╭──
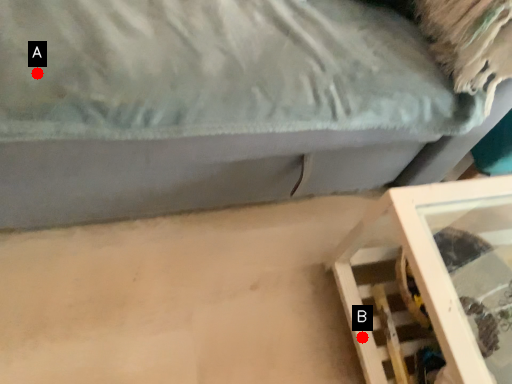
Question: Two points are circled on the image, labeled by A and B beside each circle. Which point appears closest to the camera in this image?

Choices:
 (A) A is closer
 (B) B is closer

Answer: (A)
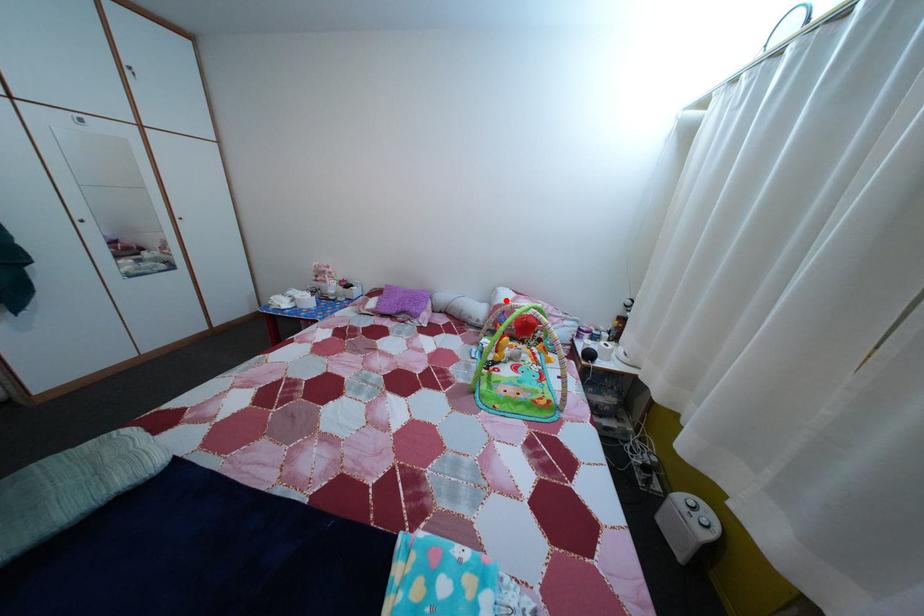
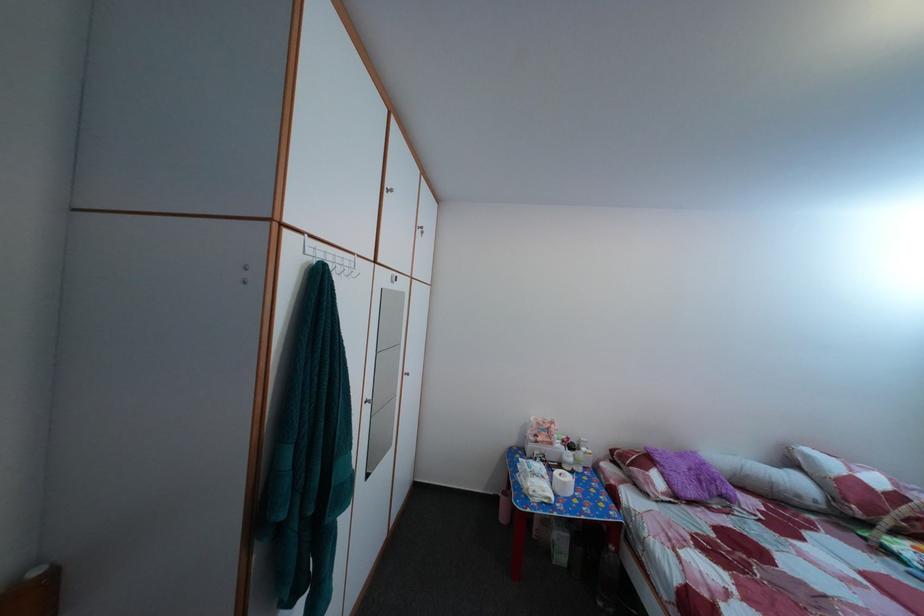
Locate, in the second image, the point that corresponds to the highlighted location in the first image.

(817, 464)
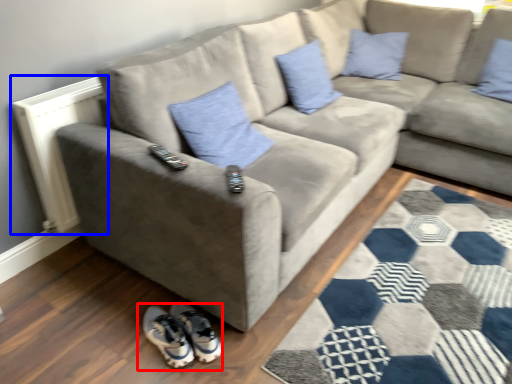
Question: Which object is closer to the camera taking this photo, footwear (highlighted by a red box) or radiator (highlighted by a blue box)?

Choices:
 (A) footwear
 (B) radiator

Answer: (A)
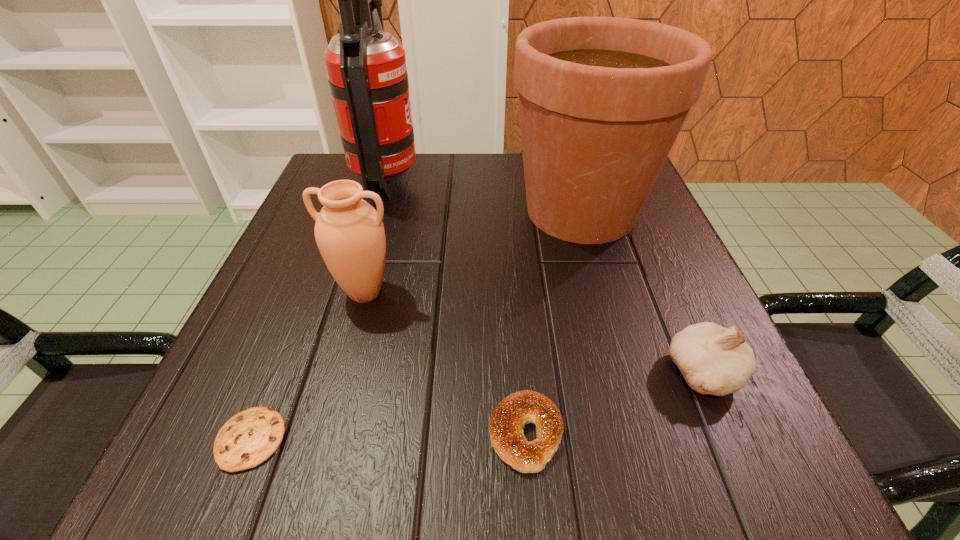
The height and width of the screenshot is (540, 960). I want to click on free space located on the left of the third shortest object, so click(x=540, y=372).

The width and height of the screenshot is (960, 540). In order to click on vacant region located 0.150m on the right of the bagel in this screenshot , I will do `click(680, 434)`.

I want to click on vacant point located 0.330m on the right of the cookie, so click(x=543, y=440).

Locate an element on the screen. Image resolution: width=960 pixels, height=540 pixels. fire extinguisher present at the far edge is located at coordinates (366, 67).

Image resolution: width=960 pixels, height=540 pixels. In order to click on flowerpot present at the far edge in this screenshot , I will do `click(602, 100)`.

I want to click on bagel that is at the near edge, so click(506, 425).

Identify the location of cookie at the near edge. This screenshot has height=540, width=960. click(250, 437).

This screenshot has height=540, width=960. I want to click on fire extinguisher that is at the left edge, so click(x=366, y=67).

The width and height of the screenshot is (960, 540). In order to click on urn that is at the left edge in this screenshot , I will do `click(349, 232)`.

This screenshot has height=540, width=960. I want to click on cookie that is at the left edge, so click(x=250, y=437).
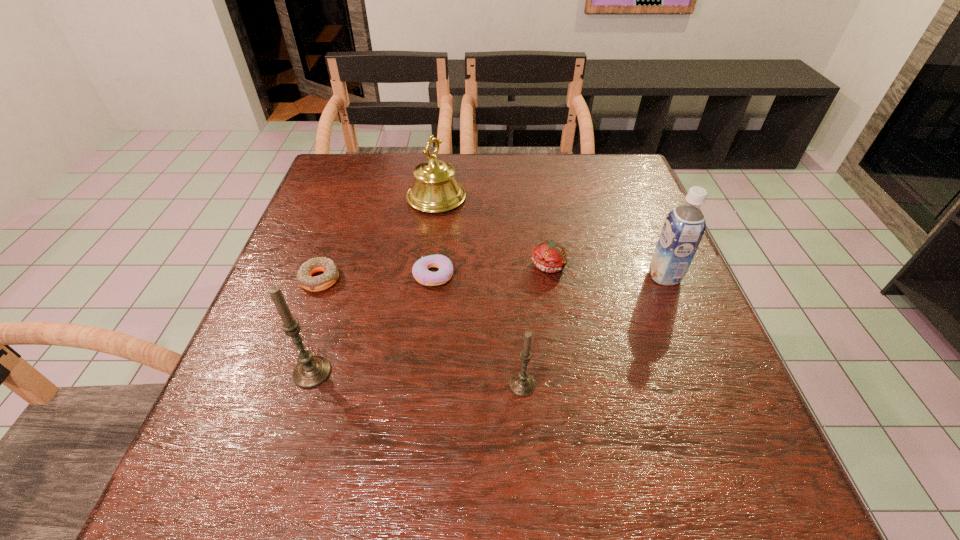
╰──
Copy the material verbatim, from its beginning through the line containing "I want to click on vacant", omitting the pictures.

> [SOLUTION FOR THIS TASK]
Question: Two points are circled on the image, labeled by A and B beside each circle. Which point appears closest to the camera in this image?

Choices:
 (A) A is closer
 (B) B is closer

Answer: (A)
Locate, in the second image, the point that corresponds to the highlighted location in the first image.

(817, 464)
Question: Which object is closer to the camera taking this photo, footwear (highlighted by a red box) or radiator (highlighted by a blue box)?

Choices:
 (A) footwear
 (B) radiator

Answer: (A)
The height and width of the screenshot is (540, 960). I want to click on free space located on the left of the third shortest object, so click(x=540, y=372).

The width and height of the screenshot is (960, 540). In order to click on vacant region located 0.150m on the right of the bagel in this screenshot , I will do `click(680, 434)`.

I want to click on vacant point located 0.330m on the right of the cookie, so click(x=543, y=440).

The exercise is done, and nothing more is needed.